→ The task
When the line containing "black semicircle: (187, 14)" is reached, include it and end there; set down verbatim every line before it, starting at the top of the records.
--------------------------------------------------
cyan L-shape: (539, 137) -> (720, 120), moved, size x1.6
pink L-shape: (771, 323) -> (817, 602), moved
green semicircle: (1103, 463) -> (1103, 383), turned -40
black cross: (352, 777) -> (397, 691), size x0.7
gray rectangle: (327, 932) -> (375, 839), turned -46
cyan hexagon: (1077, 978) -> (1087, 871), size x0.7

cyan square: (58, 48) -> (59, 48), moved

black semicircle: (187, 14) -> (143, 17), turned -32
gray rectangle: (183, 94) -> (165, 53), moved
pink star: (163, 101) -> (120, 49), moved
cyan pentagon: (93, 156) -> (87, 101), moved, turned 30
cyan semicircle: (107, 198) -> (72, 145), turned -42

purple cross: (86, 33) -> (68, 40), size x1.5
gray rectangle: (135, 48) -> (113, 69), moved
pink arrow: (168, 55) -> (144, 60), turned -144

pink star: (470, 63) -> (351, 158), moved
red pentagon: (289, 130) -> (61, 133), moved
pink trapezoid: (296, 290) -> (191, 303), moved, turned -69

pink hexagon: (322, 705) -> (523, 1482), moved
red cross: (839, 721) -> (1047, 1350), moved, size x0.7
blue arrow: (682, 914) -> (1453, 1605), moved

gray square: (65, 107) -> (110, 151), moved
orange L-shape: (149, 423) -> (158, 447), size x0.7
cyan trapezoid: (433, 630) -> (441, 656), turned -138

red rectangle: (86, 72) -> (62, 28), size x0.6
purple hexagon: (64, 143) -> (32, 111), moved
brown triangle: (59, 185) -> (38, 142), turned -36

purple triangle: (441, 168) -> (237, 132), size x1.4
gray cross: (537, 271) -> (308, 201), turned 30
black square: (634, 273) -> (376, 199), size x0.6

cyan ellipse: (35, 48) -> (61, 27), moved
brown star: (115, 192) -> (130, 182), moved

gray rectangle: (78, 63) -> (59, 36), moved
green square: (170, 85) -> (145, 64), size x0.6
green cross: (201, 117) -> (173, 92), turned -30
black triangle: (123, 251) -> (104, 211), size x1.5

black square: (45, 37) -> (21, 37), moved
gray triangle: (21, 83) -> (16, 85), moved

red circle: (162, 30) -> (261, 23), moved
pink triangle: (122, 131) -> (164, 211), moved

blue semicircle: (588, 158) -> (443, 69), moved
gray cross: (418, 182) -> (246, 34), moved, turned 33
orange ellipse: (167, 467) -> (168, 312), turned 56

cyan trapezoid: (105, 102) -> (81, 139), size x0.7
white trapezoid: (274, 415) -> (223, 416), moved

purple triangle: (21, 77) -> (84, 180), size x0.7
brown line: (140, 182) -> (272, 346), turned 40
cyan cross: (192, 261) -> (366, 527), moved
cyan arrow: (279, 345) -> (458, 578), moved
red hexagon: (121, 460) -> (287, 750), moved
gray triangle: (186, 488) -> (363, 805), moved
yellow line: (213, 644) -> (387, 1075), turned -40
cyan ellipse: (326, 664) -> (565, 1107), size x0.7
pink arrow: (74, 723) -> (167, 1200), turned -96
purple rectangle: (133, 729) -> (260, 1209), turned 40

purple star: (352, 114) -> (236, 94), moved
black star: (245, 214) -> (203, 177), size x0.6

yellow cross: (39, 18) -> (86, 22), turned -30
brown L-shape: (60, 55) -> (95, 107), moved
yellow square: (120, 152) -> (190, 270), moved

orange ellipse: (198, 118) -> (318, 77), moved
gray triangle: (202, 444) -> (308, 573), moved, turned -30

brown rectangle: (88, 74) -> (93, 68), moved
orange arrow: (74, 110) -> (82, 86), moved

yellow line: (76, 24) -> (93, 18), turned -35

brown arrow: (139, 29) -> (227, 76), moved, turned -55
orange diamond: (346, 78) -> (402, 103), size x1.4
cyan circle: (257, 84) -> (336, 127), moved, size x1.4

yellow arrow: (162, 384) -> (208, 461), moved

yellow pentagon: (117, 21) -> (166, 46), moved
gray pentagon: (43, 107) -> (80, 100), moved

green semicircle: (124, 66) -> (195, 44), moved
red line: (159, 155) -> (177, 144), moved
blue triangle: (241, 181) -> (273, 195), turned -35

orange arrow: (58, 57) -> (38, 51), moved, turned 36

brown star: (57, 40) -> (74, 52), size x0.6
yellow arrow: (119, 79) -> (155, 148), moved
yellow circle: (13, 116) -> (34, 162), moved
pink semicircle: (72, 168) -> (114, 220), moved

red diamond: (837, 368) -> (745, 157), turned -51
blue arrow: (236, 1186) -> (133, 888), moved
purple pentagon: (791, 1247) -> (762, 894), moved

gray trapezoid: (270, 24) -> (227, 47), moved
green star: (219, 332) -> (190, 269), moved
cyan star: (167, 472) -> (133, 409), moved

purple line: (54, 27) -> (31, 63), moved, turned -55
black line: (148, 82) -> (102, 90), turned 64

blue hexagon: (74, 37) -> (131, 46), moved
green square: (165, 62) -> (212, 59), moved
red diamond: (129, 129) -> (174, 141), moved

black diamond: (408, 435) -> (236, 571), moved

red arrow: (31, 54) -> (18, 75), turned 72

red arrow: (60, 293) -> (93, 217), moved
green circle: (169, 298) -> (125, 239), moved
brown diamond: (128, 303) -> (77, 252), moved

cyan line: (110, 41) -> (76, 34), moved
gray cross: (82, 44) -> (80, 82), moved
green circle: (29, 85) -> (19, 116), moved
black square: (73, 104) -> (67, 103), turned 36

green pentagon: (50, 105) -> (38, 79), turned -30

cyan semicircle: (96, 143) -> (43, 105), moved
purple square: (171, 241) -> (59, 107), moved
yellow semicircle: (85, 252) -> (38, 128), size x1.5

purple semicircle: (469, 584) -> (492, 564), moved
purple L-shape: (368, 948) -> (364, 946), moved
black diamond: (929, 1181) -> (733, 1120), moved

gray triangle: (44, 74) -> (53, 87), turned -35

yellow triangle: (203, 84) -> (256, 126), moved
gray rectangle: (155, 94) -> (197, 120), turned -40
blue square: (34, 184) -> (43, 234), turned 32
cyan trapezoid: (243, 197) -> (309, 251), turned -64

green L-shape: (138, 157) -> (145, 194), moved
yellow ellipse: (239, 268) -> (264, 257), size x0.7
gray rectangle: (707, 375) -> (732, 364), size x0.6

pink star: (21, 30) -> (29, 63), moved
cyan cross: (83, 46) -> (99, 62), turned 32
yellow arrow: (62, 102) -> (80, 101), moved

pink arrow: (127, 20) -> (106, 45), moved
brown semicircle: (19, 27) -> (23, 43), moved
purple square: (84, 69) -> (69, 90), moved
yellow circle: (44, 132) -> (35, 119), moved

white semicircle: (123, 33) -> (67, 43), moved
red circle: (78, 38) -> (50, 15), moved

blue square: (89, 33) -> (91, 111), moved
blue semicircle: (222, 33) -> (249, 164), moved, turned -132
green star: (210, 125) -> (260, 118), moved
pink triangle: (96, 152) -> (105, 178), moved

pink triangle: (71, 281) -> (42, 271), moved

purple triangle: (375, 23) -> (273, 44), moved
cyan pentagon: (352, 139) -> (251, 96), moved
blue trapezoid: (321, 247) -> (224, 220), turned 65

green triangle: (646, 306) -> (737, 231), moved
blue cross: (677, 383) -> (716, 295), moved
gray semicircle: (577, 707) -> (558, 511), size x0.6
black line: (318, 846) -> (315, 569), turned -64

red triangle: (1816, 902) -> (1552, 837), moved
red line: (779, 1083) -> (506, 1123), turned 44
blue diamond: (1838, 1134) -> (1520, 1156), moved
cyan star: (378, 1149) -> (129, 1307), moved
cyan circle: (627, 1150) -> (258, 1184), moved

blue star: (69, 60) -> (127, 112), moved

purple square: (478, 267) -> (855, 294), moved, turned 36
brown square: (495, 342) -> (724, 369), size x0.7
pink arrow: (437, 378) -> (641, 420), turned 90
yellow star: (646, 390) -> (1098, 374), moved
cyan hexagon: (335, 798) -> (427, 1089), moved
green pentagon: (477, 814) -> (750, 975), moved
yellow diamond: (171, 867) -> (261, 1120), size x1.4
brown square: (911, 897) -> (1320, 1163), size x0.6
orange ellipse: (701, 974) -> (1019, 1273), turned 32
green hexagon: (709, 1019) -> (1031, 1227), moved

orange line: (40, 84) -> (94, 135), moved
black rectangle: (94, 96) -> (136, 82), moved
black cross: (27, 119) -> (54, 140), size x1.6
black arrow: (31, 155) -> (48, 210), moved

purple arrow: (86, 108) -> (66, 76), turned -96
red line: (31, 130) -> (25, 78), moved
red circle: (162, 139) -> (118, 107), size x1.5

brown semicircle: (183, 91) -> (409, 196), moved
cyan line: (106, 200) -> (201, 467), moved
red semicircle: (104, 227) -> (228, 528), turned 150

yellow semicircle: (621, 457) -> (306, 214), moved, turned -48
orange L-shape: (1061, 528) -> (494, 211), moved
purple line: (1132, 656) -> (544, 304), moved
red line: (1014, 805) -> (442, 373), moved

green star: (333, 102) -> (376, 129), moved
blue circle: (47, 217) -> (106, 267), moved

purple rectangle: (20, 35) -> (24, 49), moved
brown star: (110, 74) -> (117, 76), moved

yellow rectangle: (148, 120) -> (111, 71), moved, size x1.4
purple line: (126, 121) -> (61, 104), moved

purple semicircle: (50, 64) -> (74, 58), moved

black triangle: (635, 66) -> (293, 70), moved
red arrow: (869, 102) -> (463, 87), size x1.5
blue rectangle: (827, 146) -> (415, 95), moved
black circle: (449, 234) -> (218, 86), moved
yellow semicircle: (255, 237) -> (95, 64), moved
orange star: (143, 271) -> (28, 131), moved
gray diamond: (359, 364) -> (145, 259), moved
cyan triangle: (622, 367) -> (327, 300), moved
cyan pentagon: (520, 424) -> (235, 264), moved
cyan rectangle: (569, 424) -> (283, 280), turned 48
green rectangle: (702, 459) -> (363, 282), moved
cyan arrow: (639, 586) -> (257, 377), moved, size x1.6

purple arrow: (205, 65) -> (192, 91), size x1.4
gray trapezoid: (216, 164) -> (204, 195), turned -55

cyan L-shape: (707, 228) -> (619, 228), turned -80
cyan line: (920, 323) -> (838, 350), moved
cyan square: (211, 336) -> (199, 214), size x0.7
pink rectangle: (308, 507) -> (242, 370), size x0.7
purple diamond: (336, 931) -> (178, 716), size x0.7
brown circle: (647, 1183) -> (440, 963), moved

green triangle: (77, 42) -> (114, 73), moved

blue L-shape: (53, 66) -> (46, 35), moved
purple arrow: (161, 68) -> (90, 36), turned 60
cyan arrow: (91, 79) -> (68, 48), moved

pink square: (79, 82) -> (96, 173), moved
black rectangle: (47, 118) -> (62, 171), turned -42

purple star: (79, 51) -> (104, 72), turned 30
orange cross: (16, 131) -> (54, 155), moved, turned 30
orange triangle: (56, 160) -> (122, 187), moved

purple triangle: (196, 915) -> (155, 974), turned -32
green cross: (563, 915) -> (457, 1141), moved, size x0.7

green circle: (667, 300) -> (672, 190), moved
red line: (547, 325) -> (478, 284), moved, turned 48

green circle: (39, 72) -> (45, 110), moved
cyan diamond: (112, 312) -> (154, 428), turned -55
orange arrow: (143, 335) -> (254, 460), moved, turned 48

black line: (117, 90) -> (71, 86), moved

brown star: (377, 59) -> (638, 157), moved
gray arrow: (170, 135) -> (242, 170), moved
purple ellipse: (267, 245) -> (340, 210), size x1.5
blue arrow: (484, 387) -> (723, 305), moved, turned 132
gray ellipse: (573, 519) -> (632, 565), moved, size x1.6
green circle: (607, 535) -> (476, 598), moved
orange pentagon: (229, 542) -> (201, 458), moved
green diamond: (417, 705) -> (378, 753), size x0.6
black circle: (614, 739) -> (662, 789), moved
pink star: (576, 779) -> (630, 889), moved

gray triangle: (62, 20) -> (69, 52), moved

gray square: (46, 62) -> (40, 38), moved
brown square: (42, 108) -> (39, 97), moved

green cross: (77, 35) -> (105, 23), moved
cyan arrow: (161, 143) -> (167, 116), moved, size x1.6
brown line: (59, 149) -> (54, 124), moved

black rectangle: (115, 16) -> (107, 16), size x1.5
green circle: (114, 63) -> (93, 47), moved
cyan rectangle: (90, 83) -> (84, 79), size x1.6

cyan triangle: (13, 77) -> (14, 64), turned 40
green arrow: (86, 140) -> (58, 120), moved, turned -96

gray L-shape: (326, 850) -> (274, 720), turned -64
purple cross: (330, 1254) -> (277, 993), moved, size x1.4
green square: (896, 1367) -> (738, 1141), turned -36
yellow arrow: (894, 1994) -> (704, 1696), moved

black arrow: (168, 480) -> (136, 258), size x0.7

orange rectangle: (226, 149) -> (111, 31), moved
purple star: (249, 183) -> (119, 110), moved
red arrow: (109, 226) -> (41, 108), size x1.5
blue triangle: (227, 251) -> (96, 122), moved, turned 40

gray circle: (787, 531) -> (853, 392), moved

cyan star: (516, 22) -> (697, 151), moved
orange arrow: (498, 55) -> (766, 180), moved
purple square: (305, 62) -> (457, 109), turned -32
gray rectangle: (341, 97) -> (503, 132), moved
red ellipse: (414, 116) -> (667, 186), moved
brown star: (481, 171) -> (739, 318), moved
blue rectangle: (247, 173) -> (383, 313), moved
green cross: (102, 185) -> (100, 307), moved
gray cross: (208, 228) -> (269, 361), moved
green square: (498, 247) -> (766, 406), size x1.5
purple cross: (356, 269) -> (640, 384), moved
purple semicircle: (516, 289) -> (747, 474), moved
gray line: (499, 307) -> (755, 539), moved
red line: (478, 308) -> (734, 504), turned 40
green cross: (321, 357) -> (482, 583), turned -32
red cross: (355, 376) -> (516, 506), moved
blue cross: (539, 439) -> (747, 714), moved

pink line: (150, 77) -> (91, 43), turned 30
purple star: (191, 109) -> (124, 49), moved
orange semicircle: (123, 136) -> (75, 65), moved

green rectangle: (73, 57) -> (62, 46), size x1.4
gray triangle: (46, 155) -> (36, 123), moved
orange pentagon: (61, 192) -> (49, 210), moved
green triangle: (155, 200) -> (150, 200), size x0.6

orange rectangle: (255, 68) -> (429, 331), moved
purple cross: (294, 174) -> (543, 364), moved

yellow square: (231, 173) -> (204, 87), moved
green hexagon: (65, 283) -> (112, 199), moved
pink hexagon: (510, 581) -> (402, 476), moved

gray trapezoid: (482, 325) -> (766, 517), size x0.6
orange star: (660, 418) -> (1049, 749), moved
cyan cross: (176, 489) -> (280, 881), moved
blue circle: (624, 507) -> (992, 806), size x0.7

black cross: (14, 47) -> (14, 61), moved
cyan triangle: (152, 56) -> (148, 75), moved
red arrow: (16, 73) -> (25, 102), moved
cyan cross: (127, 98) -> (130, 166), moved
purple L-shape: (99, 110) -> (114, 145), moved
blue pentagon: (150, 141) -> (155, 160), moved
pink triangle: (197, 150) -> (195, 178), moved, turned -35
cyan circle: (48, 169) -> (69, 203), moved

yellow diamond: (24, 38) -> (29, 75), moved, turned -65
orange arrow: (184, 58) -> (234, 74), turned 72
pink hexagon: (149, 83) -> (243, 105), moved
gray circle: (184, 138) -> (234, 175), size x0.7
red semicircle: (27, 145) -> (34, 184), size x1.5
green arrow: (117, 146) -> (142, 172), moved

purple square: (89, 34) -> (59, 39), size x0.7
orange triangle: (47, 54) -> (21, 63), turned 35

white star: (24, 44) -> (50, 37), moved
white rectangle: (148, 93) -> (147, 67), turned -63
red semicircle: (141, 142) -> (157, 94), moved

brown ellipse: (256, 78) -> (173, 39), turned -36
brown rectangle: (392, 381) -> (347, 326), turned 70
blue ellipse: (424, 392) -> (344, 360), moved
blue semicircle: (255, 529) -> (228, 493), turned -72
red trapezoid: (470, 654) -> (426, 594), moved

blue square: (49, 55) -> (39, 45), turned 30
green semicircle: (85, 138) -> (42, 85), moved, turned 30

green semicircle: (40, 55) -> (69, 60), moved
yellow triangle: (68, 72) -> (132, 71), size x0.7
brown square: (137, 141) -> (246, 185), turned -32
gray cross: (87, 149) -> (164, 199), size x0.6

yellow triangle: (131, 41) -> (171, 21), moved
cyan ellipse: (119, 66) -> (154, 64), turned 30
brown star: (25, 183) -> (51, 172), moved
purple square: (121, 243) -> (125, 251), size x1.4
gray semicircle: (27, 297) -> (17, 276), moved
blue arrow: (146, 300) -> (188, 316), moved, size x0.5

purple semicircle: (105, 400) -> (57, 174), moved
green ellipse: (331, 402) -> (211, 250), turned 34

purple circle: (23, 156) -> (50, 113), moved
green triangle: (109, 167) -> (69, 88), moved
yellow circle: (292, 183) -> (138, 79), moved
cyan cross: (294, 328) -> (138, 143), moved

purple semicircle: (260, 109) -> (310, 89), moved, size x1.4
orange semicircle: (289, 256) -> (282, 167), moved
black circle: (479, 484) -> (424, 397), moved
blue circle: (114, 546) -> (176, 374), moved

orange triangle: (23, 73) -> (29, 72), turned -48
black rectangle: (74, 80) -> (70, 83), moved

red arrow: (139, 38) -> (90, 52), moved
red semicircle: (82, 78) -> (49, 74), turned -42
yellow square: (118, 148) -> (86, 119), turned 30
--------------------------------------------------
→ Output for this exercise
cyan L-shape: (539, 137) -> (720, 120), moved, size x1.6
pink L-shape: (771, 323) -> (817, 602), moved
green semicircle: (1103, 463) -> (1103, 383), turned -40
black cross: (352, 777) -> (397, 691), size x0.7
gray rectangle: (327, 932) -> (375, 839), turned -46
cyan hexagon: (1077, 978) -> (1087, 871), size x0.7

cyan square: (58, 48) -> (59, 48), moved

black semicircle: (187, 14) -> (143, 17), turned -32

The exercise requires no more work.